### Your assignment
Copy out, from the entries below, each line holding the string "bright".

### Material for this task
· · · · · · ·
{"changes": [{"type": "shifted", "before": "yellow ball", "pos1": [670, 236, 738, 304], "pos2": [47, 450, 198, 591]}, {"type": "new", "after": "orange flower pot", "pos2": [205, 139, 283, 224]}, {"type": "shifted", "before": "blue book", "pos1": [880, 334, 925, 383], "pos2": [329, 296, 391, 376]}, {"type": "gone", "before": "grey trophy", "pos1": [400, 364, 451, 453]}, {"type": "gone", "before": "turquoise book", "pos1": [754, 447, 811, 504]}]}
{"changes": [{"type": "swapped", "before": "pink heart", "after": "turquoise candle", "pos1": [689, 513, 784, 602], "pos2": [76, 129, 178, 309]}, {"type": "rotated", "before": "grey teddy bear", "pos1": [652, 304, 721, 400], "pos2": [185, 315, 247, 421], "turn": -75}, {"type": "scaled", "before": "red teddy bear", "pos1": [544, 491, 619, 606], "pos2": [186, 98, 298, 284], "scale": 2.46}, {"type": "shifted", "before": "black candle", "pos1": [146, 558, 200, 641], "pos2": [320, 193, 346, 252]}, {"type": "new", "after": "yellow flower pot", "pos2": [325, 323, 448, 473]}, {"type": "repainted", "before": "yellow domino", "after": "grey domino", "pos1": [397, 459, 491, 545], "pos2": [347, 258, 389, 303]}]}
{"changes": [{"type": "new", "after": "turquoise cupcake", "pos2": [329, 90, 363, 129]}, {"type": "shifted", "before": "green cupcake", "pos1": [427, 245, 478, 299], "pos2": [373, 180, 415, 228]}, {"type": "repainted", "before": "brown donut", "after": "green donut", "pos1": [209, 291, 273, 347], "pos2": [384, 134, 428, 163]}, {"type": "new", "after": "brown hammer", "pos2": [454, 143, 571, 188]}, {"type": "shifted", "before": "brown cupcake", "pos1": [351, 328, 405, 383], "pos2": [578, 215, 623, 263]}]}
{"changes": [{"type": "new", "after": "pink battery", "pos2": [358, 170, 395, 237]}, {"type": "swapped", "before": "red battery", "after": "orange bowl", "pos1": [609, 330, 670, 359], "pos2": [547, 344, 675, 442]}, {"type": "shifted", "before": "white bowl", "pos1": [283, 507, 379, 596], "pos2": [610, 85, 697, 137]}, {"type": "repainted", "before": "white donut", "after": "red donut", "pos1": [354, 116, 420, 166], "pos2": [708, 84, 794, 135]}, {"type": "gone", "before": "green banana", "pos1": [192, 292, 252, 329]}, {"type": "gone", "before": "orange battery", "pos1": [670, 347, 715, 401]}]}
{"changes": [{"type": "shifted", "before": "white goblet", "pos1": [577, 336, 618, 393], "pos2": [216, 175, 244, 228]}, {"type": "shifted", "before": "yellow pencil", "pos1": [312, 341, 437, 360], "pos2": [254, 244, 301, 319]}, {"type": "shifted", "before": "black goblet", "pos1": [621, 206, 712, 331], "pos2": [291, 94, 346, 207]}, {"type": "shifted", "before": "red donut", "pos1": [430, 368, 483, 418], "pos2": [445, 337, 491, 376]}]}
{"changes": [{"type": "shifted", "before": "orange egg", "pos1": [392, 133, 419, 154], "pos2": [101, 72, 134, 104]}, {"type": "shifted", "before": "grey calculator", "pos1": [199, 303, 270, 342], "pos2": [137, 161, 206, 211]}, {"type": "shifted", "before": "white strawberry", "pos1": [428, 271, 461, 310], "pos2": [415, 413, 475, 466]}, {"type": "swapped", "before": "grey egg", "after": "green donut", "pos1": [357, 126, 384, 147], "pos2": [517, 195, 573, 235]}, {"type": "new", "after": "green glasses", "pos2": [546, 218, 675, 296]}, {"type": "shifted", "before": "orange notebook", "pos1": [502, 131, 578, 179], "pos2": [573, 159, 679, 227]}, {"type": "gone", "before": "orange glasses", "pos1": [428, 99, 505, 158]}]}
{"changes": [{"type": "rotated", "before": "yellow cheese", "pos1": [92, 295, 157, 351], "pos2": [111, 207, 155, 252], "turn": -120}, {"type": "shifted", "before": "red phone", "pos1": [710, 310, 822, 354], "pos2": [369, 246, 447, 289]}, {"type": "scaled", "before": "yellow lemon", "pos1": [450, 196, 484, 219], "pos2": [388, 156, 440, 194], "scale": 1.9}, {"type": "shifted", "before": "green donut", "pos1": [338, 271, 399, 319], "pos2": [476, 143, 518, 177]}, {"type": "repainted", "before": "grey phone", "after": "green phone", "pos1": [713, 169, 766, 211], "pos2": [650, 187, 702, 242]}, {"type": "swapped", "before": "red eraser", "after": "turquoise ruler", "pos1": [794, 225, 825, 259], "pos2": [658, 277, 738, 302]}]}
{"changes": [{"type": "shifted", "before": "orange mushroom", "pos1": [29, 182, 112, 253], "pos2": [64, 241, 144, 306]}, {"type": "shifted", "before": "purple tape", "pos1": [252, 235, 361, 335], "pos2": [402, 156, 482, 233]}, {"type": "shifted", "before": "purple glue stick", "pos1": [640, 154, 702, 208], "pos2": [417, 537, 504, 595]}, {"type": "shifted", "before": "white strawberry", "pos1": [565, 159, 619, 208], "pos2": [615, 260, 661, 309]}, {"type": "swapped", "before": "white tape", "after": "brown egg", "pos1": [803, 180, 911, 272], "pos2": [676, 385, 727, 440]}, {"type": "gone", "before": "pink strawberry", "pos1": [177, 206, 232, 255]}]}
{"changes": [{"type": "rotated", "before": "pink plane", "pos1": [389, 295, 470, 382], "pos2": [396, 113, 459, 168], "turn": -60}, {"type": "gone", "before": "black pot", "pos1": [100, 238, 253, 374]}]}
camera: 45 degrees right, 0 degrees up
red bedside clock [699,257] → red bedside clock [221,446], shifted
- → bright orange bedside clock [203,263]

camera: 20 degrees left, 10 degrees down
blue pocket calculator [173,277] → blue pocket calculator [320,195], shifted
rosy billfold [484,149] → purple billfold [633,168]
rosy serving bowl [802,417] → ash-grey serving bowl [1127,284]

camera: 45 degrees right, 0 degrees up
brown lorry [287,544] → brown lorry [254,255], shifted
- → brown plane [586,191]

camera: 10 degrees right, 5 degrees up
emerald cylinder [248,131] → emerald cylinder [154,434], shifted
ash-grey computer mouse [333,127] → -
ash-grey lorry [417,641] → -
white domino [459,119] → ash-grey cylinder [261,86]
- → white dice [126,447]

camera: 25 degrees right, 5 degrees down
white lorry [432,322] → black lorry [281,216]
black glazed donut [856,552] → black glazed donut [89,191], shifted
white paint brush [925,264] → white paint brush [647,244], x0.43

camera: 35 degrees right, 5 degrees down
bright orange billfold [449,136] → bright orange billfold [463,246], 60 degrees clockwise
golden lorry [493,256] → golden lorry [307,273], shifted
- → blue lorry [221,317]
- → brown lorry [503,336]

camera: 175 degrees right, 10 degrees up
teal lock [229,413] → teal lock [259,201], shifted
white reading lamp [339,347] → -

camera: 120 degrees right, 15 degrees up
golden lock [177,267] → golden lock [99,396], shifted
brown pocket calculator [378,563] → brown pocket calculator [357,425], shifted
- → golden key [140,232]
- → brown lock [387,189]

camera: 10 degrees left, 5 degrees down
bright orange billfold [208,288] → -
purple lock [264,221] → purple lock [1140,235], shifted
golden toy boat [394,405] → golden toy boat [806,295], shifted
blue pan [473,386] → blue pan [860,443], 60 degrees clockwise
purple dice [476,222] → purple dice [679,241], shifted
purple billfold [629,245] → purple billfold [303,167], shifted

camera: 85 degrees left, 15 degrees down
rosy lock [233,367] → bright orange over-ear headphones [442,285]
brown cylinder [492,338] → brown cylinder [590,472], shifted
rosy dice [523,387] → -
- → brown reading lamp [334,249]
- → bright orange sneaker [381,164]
· · · · · · ·
### Written solution
- → bright orange bedside clock [203,263]
bright orange billfold [449,136] → bright orange billfold [463,246], 60 degrees clockwise
bright orange billfold [208,288] → -
rosy lock [233,367] → bright orange over-ear headphones [442,285]
- → bright orange sneaker [381,164]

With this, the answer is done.